_Task to complete_
Pull each line containing "none" out of the listing below.

(Records for this task)

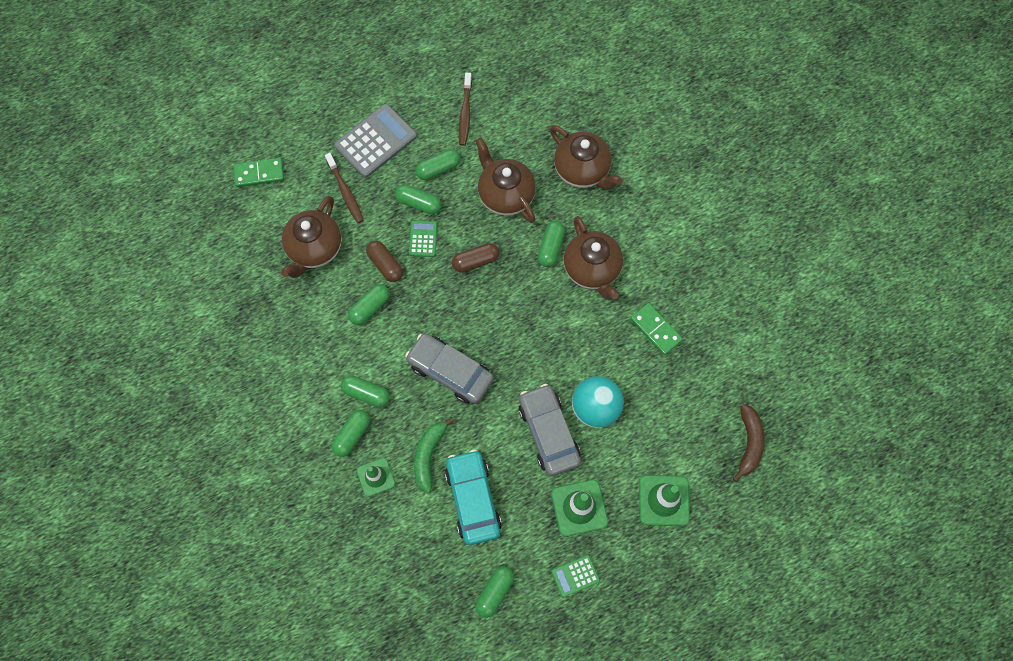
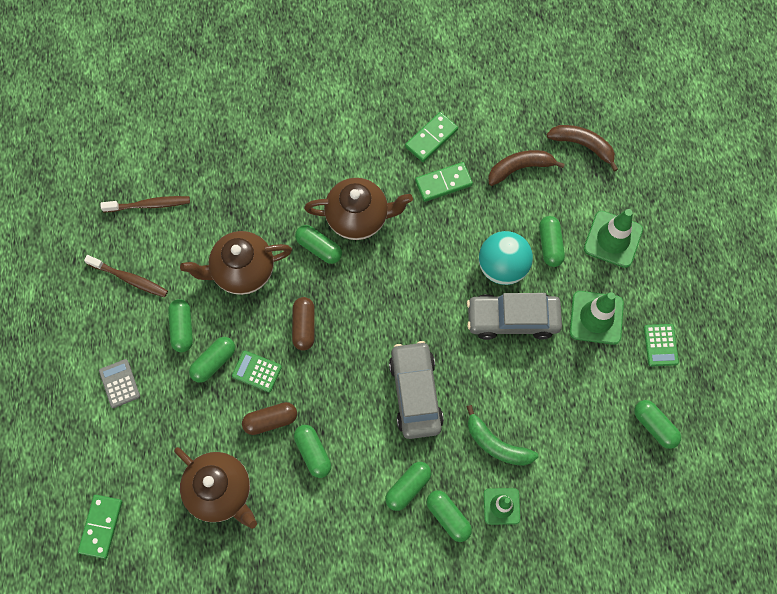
camera: 70 degrees left, 0 degrees up
(345, 191) = (166, 436): brown toothbrush -> brown toothbrush (149, 205)
(376, 141) = (119, 383): grey calculator -> grey calculator, size x0.52
(450, 372) = (415, 393): grey car -> grey car turned 120 degrees clockwise
(473, 499) = (556, 415): turquoise car -> none
(582, 170) = (247, 187): brown teapot -> none
(634, 444) = (550, 245): none -> green capsule
(695, 304) = (431, 138): none -> green domino
(700, 392) = (520, 168): none -> brown banana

(End Records for this task)

_Solution_
(473, 499) = (556, 415): turquoise car -> none
(582, 170) = (247, 187): brown teapot -> none
(634, 444) = (550, 245): none -> green capsule
(695, 304) = (431, 138): none -> green domino
(700, 392) = (520, 168): none -> brown banana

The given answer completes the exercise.